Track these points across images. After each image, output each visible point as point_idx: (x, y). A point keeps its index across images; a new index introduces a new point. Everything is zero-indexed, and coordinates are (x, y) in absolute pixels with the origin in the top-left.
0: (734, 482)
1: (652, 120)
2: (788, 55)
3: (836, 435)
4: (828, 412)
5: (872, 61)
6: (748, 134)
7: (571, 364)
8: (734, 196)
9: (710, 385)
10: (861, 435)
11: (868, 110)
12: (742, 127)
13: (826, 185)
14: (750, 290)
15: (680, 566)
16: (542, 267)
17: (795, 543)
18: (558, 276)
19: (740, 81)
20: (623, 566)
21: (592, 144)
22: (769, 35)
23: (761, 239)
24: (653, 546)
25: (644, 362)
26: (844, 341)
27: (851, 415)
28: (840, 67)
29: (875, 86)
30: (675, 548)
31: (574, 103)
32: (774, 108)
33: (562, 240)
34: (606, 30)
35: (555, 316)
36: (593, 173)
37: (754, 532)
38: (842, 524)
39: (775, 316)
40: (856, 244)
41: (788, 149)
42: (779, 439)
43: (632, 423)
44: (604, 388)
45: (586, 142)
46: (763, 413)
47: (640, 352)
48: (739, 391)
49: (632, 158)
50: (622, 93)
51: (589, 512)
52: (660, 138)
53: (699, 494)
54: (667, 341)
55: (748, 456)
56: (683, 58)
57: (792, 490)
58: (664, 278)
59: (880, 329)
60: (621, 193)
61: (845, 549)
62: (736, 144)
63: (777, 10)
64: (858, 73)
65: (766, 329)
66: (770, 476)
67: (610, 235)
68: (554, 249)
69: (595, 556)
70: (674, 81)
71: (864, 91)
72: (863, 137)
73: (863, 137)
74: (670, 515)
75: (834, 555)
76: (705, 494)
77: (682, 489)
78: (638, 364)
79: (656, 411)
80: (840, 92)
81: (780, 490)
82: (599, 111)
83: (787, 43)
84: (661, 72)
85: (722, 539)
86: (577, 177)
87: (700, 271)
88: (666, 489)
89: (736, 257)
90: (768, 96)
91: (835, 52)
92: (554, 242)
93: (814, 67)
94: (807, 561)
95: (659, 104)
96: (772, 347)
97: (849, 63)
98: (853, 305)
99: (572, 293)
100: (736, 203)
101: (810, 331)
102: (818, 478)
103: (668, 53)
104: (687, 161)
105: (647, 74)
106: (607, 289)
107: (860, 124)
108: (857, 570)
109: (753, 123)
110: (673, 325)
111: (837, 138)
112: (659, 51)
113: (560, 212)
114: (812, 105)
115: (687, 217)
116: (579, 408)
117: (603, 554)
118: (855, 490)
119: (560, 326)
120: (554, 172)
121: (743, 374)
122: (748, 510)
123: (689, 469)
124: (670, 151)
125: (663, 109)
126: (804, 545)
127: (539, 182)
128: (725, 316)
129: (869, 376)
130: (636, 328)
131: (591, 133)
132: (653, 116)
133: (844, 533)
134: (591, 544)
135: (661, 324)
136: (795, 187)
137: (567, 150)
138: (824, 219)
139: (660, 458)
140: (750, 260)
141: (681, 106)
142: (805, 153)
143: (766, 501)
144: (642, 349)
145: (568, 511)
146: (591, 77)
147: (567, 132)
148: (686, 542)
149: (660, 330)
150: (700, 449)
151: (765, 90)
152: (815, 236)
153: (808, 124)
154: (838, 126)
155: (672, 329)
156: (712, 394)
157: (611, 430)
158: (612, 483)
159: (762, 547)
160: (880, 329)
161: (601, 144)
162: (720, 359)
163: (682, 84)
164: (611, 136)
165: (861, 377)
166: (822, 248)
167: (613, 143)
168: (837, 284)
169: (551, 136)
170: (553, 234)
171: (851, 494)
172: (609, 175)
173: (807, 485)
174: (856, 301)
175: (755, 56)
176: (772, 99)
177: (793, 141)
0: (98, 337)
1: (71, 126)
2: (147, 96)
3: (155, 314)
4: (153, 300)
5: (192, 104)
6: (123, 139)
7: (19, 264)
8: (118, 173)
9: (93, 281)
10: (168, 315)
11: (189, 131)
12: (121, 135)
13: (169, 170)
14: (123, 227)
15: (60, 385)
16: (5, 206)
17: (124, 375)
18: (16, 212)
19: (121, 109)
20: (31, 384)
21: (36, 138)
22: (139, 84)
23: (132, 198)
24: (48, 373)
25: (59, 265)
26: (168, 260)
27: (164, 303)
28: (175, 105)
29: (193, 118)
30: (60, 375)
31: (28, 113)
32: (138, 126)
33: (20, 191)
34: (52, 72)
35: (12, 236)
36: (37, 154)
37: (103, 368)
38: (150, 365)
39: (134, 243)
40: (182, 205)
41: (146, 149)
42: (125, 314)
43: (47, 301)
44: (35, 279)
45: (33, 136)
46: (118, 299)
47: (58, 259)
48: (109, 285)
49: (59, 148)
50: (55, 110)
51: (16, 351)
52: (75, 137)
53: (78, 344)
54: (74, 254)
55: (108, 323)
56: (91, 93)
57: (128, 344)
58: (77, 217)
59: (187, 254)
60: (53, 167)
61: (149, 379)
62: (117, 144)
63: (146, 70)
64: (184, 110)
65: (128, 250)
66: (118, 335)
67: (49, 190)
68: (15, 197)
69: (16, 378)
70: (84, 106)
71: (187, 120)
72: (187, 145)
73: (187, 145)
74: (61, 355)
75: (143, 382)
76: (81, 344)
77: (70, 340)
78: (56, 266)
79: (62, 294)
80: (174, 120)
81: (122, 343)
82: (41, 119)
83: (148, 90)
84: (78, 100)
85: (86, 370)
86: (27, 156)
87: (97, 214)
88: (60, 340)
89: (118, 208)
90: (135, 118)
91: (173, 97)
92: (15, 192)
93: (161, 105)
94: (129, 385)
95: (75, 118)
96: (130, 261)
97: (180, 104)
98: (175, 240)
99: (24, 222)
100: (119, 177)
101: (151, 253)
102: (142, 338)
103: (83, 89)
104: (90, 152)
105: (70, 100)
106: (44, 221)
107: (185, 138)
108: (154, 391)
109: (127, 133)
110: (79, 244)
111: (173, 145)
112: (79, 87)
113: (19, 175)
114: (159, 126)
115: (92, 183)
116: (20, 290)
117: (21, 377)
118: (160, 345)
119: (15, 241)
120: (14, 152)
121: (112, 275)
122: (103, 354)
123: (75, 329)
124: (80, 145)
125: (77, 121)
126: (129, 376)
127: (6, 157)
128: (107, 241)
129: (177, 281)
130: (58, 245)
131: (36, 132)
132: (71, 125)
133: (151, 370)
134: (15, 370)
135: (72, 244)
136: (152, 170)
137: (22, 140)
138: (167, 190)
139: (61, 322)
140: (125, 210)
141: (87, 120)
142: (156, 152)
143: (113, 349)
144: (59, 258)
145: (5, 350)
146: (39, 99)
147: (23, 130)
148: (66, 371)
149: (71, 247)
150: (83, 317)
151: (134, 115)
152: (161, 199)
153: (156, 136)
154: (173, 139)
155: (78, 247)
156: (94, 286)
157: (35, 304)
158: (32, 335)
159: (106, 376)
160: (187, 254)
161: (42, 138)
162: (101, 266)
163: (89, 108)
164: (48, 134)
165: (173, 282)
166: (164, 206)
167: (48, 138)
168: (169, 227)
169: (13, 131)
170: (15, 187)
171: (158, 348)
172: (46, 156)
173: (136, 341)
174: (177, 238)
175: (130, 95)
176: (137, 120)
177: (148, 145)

§ **Task to carry out**
Lay out every line of the items above as a Markdown table with the columns Number and Line, skipping any blank lines.

§ **Task response**
| Number | Line |
|---|---|
| 1 | Track these points across images. After each image, output each visible point as point_idx: (x, y). A point keeps its index across images; a new index introduces a new point. Everything is zero-indexed, and coordinates are (x, y) in absolute pixels with the origin in the top-left. |
| 2 | 0: (734, 482) |
| 3 | 1: (652, 120) |
| 4 | 2: (788, 55) |
| 5 | 3: (836, 435) |
| 6 | 4: (828, 412) |
| 7 | 5: (872, 61) |
| 8 | 6: (748, 134) |
| 9 | 7: (571, 364) |
| 10 | 8: (734, 196) |
| 11 | 9: (710, 385) |
| 12 | 10: (861, 435) |
| 13 | 11: (868, 110) |
| 14 | 12: (742, 127) |
| 15 | 13: (826, 185) |
| 16 | 14: (750, 290) |
| 17 | 15: (680, 566) |
| 18 | 16: (542, 267) |
| 19 | 17: (795, 543) |
| 20 | 18: (558, 276) |
| 21 | 19: (740, 81) |
| 22 | 20: (623, 566) |
| 23 | 21: (592, 144) |
| 24 | 22: (769, 35) |
| 25 | 23: (761, 239) |
| 26 | 24: (653, 546) |
| 27 | 25: (644, 362) |
| 28 | 26: (844, 341) |
| 29 | 27: (851, 415) |
| 30 | 28: (840, 67) |
| 31 | 29: (875, 86) |
| 32 | 30: (675, 548) |
| 33 | 31: (574, 103) |
| 34 | 32: (774, 108) |
| 35 | 33: (562, 240) |
| 36 | 34: (606, 30) |
| 37 | 35: (555, 316) |
| 38 | 36: (593, 173) |
| 39 | 37: (754, 532) |
| 40 | 38: (842, 524) |
| 41 | 39: (775, 316) |
| 42 | 40: (856, 244) |
| 43 | 41: (788, 149) |
| 44 | 42: (779, 439) |
| 45 | 43: (632, 423) |
| 46 | 44: (604, 388) |
| 47 | 45: (586, 142) |
| 48 | 46: (763, 413) |
| 49 | 47: (640, 352) |
| 50 | 48: (739, 391) |
| 51 | 49: (632, 158) |
| 52 | 50: (622, 93) |
| 53 | 51: (589, 512) |
| 54 | 52: (660, 138) |
| 55 | 53: (699, 494) |
| 56 | 54: (667, 341) |
| 57 | 55: (748, 456) |
| 58 | 56: (683, 58) |
| 59 | 57: (792, 490) |
| 60 | 58: (664, 278) |
| 61 | 59: (880, 329) |
| 62 | 60: (621, 193) |
| 63 | 61: (845, 549) |
| 64 | 62: (736, 144) |
| 65 | 63: (777, 10) |
| 66 | 64: (858, 73) |
| 67 | 65: (766, 329) |
| 68 | 66: (770, 476) |
| 69 | 67: (610, 235) |
| 70 | 68: (554, 249) |
| 71 | 69: (595, 556) |
| 72 | 70: (674, 81) |
| 73 | 71: (864, 91) |
| 74 | 72: (863, 137) |
| 75 | 73: (863, 137) |
| 76 | 74: (670, 515) |
| 77 | 75: (834, 555) |
| 78 | 76: (705, 494) |
| 79 | 77: (682, 489) |
| 80 | 78: (638, 364) |
| 81 | 79: (656, 411) |
| 82 | 80: (840, 92) |
| 83 | 81: (780, 490) |
| 84 | 82: (599, 111) |
| 85 | 83: (787, 43) |
| 86 | 84: (661, 72) |
| 87 | 85: (722, 539) |
| 88 | 86: (577, 177) |
| 89 | 87: (700, 271) |
| 90 | 88: (666, 489) |
| 91 | 89: (736, 257) |
| 92 | 90: (768, 96) |
| 93 | 91: (835, 52) |
| 94 | 92: (554, 242) |
| 95 | 93: (814, 67) |
| 96 | 94: (807, 561) |
| 97 | 95: (659, 104) |
| 98 | 96: (772, 347) |
| 99 | 97: (849, 63) |
| 100 | 98: (853, 305) |
| 101 | 99: (572, 293) |
| 102 | 100: (736, 203) |
| 103 | 101: (810, 331) |
| 104 | 102: (818, 478) |
| 105 | 103: (668, 53) |
| 106 | 104: (687, 161) |
| 107 | 105: (647, 74) |
| 108 | 106: (607, 289) |
| 109 | 107: (860, 124) |
| 110 | 108: (857, 570) |
| 111 | 109: (753, 123) |
| 112 | 110: (673, 325) |
| 113 | 111: (837, 138) |
| 114 | 112: (659, 51) |
| 115 | 113: (560, 212) |
| 116 | 114: (812, 105) |
| 117 | 115: (687, 217) |
| 118 | 116: (579, 408) |
| 119 | 117: (603, 554) |
| 120 | 118: (855, 490) |
| 121 | 119: (560, 326) |
| 122 | 120: (554, 172) |
| 123 | 121: (743, 374) |
| 124 | 122: (748, 510) |
| 125 | 123: (689, 469) |
| 126 | 124: (670, 151) |
| 127 | 125: (663, 109) |
| 128 | 126: (804, 545) |
| 129 | 127: (539, 182) |
| 130 | 128: (725, 316) |
| 131 | 129: (869, 376) |
| 132 | 130: (636, 328) |
| 133 | 131: (591, 133) |
| 134 | 132: (653, 116) |
| 135 | 133: (844, 533) |
| 136 | 134: (591, 544) |
| 137 | 135: (661, 324) |
| 138 | 136: (795, 187) |
| 139 | 137: (567, 150) |
| 140 | 138: (824, 219) |
| 141 | 139: (660, 458) |
| 142 | 140: (750, 260) |
| 143 | 141: (681, 106) |
| 144 | 142: (805, 153) |
| 145 | 143: (766, 501) |
| 146 | 144: (642, 349) |
| 147 | 145: (568, 511) |
| 148 | 146: (591, 77) |
| 149 | 147: (567, 132) |
| 150 | 148: (686, 542) |
| 151 | 149: (660, 330) |
| 152 | 150: (700, 449) |
| 153 | 151: (765, 90) |
| 154 | 152: (815, 236) |
| 155 | 153: (808, 124) |
| 156 | 154: (838, 126) |
| 157 | 155: (672, 329) |
| 158 | 156: (712, 394) |
| 159 | 157: (611, 430) |
| 160 | 158: (612, 483) |
| 161 | 159: (762, 547) |
| 162 | 160: (880, 329) |
| 163 | 161: (601, 144) |
| 164 | 162: (720, 359) |
| 165 | 163: (682, 84) |
| 166 | 164: (611, 136) |
| 167 | 165: (861, 377) |
| 168 | 166: (822, 248) |
| 169 | 167: (613, 143) |
| 170 | 168: (837, 284) |
| 171 | 169: (551, 136) |
| 172 | 170: (553, 234) |
| 173 | 171: (851, 494) |
| 174 | 172: (609, 175) |
| 175 | 173: (807, 485) |
| 176 | 174: (856, 301) |
| 177 | 175: (755, 56) |
| 178 | 176: (772, 99) |
| 179 | 177: (793, 141) |
| 180 | 0: (98, 337) |
| 181 | 1: (71, 126) |
| 182 | 2: (147, 96) |
| 183 | 3: (155, 314) |
| 184 | 4: (153, 300) |
| 185 | 5: (192, 104) |
| 186 | 6: (123, 139) |
| 187 | 7: (19, 264) |
| 188 | 8: (118, 173) |
| 189 | 9: (93, 281) |
| 190 | 10: (168, 315) |
| 191 | 11: (189, 131) |
| 192 | 12: (121, 135) |
| 193 | 13: (169, 170) |
| 194 | 14: (123, 227) |
| 195 | 15: (60, 385) |
| 196 | 16: (5, 206) |
| 197 | 17: (124, 375) |
| 198 | 18: (16, 212) |
| 199 | 19: (121, 109) |
| 200 | 20: (31, 384) |
| 201 | 21: (36, 138) |
| 202 | 22: (139, 84) |
| 203 | 23: (132, 198) |
| 204 | 24: (48, 373) |
| 205 | 25: (59, 265) |
| 206 | 26: (168, 260) |
| 207 | 27: (164, 303) |
| 208 | 28: (175, 105) |
| 209 | 29: (193, 118) |
| 210 | 30: (60, 375) |
| 211 | 31: (28, 113) |
| 212 | 32: (138, 126) |
| 213 | 33: (20, 191) |
| 214 | 34: (52, 72) |
| 215 | 35: (12, 236) |
| 216 | 36: (37, 154) |
| 217 | 37: (103, 368) |
| 218 | 38: (150, 365) |
| 219 | 39: (134, 243) |
| 220 | 40: (182, 205) |
| 221 | 41: (146, 149) |
| 222 | 42: (125, 314) |
| 223 | 43: (47, 301) |
| 224 | 44: (35, 279) |
| 225 | 45: (33, 136) |
| 226 | 46: (118, 299) |
| 227 | 47: (58, 259) |
| 228 | 48: (109, 285) |
| 229 | 49: (59, 148) |
| 230 | 50: (55, 110) |
| 231 | 51: (16, 351) |
| 232 | 52: (75, 137) |
| 233 | 53: (78, 344) |
| 234 | 54: (74, 254) |
| 235 | 55: (108, 323) |
| 236 | 56: (91, 93) |
| 237 | 57: (128, 344) |
| 238 | 58: (77, 217) |
| 239 | 59: (187, 254) |
| 240 | 60: (53, 167) |
| 241 | 61: (149, 379) |
| 242 | 62: (117, 144) |
| 243 | 63: (146, 70) |
| 244 | 64: (184, 110) |
| 245 | 65: (128, 250) |
| 246 | 66: (118, 335) |
| 247 | 67: (49, 190) |
| 248 | 68: (15, 197) |
| 249 | 69: (16, 378) |
| 250 | 70: (84, 106) |
| 251 | 71: (187, 120) |
| 252 | 72: (187, 145) |
| 253 | 73: (187, 145) |
| 254 | 74: (61, 355) |
| 255 | 75: (143, 382) |
| 256 | 76: (81, 344) |
| 257 | 77: (70, 340) |
| 258 | 78: (56, 266) |
| 259 | 79: (62, 294) |
| 260 | 80: (174, 120) |
| 261 | 81: (122, 343) |
| 262 | 82: (41, 119) |
| 263 | 83: (148, 90) |
| 264 | 84: (78, 100) |
| 265 | 85: (86, 370) |
| 266 | 86: (27, 156) |
| 267 | 87: (97, 214) |
| 268 | 88: (60, 340) |
| 269 | 89: (118, 208) |
| 270 | 90: (135, 118) |
| 271 | 91: (173, 97) |
| 272 | 92: (15, 192) |
| 273 | 93: (161, 105) |
| 274 | 94: (129, 385) |
| 275 | 95: (75, 118) |
| 276 | 96: (130, 261) |
| 277 | 97: (180, 104) |
| 278 | 98: (175, 240) |
| 279 | 99: (24, 222) |
| 280 | 100: (119, 177) |
| 281 | 101: (151, 253) |
| 282 | 102: (142, 338) |
| 283 | 103: (83, 89) |
| 284 | 104: (90, 152) |
| 285 | 105: (70, 100) |
| 286 | 106: (44, 221) |
| 287 | 107: (185, 138) |
| 288 | 108: (154, 391) |
| 289 | 109: (127, 133) |
| 290 | 110: (79, 244) |
| 291 | 111: (173, 145) |
| 292 | 112: (79, 87) |
| 293 | 113: (19, 175) |
| 294 | 114: (159, 126) |
| 295 | 115: (92, 183) |
| 296 | 116: (20, 290) |
| 297 | 117: (21, 377) |
| 298 | 118: (160, 345) |
| 299 | 119: (15, 241) |
| 300 | 120: (14, 152) |
| 301 | 121: (112, 275) |
| 302 | 122: (103, 354) |
| 303 | 123: (75, 329) |
| 304 | 124: (80, 145) |
| 305 | 125: (77, 121) |
| 306 | 126: (129, 376) |
| 307 | 127: (6, 157) |
| 308 | 128: (107, 241) |
| 309 | 129: (177, 281) |
| 310 | 130: (58, 245) |
| 311 | 131: (36, 132) |
| 312 | 132: (71, 125) |
| 313 | 133: (151, 370) |
| 314 | 134: (15, 370) |
| 315 | 135: (72, 244) |
| 316 | 136: (152, 170) |
| 317 | 137: (22, 140) |
| 318 | 138: (167, 190) |
| 319 | 139: (61, 322) |
| 320 | 140: (125, 210) |
| 321 | 141: (87, 120) |
| 322 | 142: (156, 152) |
| 323 | 143: (113, 349) |
| 324 | 144: (59, 258) |
| 325 | 145: (5, 350) |
| 326 | 146: (39, 99) |
| 327 | 147: (23, 130) |
| 328 | 148: (66, 371) |
| 329 | 149: (71, 247) |
| 330 | 150: (83, 317) |
| 331 | 151: (134, 115) |
| 332 | 152: (161, 199) |
| 333 | 153: (156, 136) |
| 334 | 154: (173, 139) |
| 335 | 155: (78, 247) |
| 336 | 156: (94, 286) |
| 337 | 157: (35, 304) |
| 338 | 158: (32, 335) |
| 339 | 159: (106, 376) |
| 340 | 160: (187, 254) |
| 341 | 161: (42, 138) |
| 342 | 162: (101, 266) |
| 343 | 163: (89, 108) |
| 344 | 164: (48, 134) |
| 345 | 165: (173, 282) |
| 346 | 166: (164, 206) |
| 347 | 167: (48, 138) |
| 348 | 168: (169, 227) |
| 349 | 169: (13, 131) |
| 350 | 170: (15, 187) |
| 351 | 171: (158, 348) |
| 352 | 172: (46, 156) |
| 353 | 173: (136, 341) |
| 354 | 174: (177, 238) |
| 355 | 175: (130, 95) |
| 356 | 176: (137, 120) |
| 357 | 177: (148, 145) |